● What you will do: Look through the records below for the line holding "(540, 474) = (401, 339): brown". Write it out exactly, with each following line through the line holding "(761, 328) = (735, 241): brown".
● ● ● ● ● ● ●
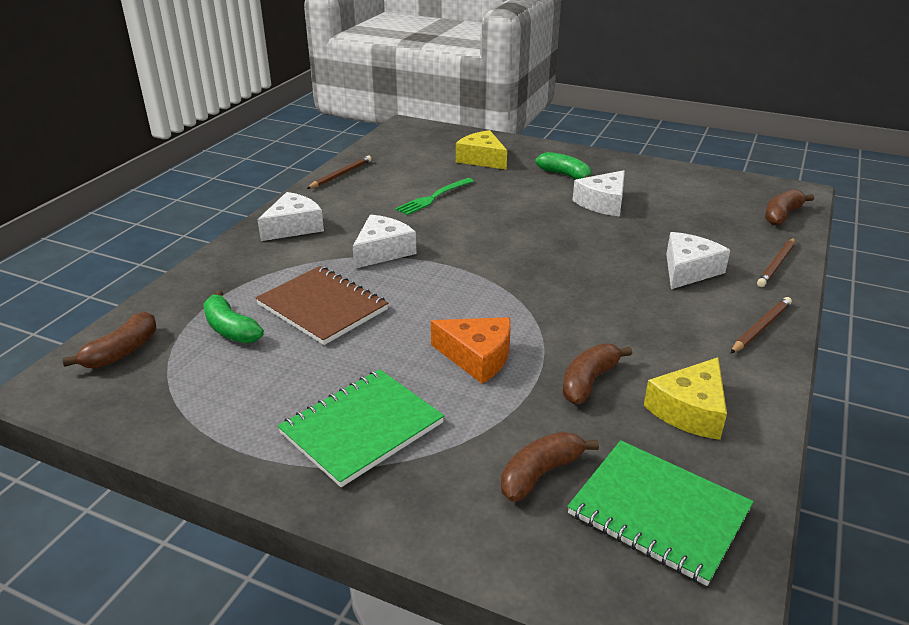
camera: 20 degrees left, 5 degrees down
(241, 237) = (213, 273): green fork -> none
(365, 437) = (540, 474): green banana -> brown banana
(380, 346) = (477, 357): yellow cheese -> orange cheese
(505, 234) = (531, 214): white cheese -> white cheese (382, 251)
● ● ● ● ● ● ●
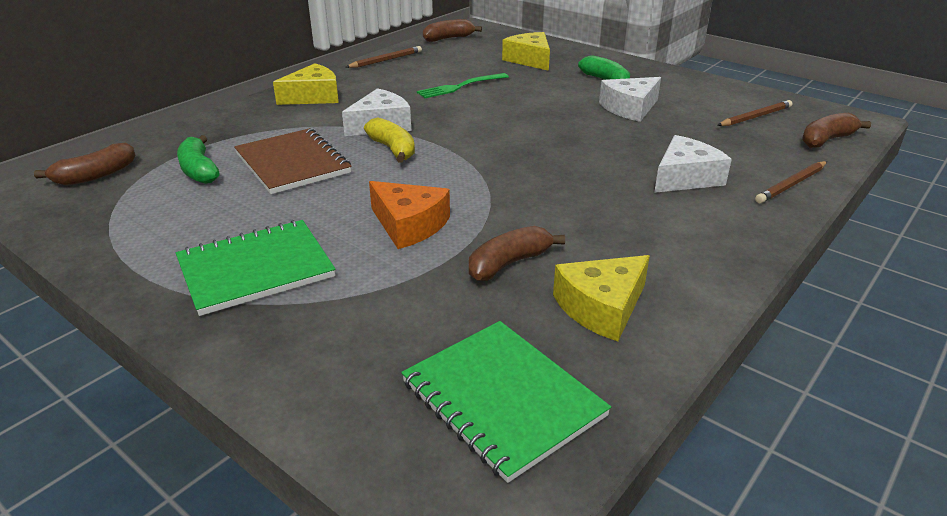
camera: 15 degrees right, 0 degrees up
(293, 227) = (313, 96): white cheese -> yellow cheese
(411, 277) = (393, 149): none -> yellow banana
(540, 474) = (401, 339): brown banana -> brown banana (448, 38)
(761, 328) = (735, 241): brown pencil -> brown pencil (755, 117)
● ● ● ● ● ● ●
● Answer for this exercise:
(540, 474) = (401, 339): brown banana -> brown banana (448, 38)
(761, 328) = (735, 241): brown pencil -> brown pencil (755, 117)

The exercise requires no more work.